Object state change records
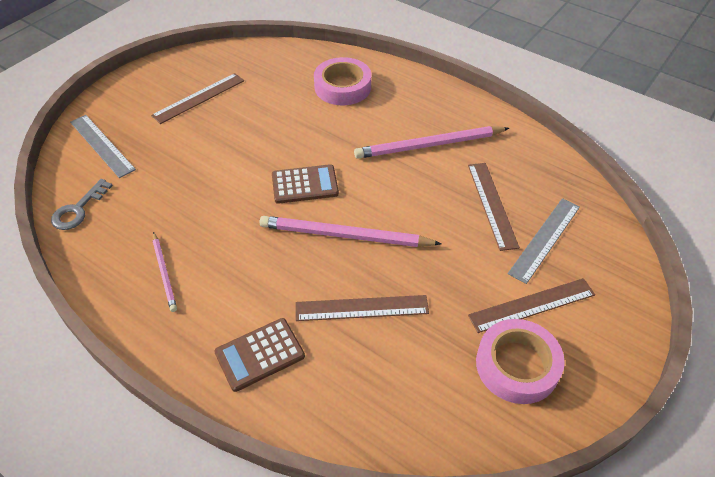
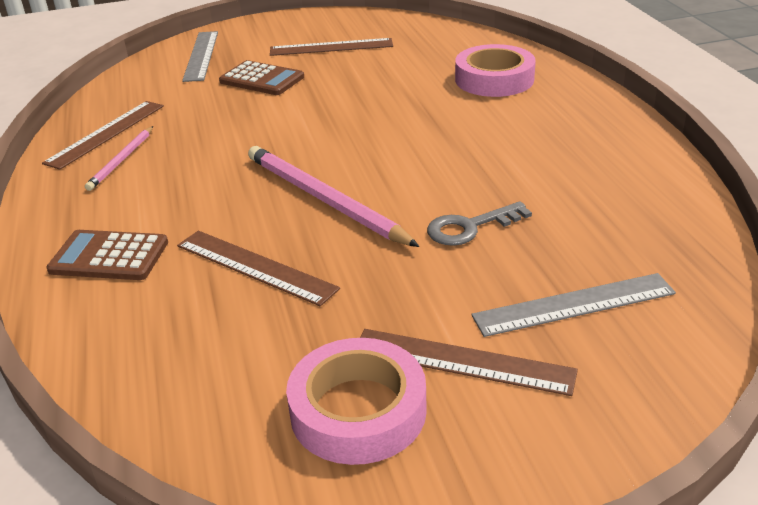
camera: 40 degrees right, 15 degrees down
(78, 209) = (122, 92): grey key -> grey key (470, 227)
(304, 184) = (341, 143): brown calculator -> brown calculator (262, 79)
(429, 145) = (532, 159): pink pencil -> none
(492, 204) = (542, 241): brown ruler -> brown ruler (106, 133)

**YOUR INSTRUCTIONS:** Report the number of lines in the entries that hold the word "brown". Nothing else is wanted.

**RESULT:** 2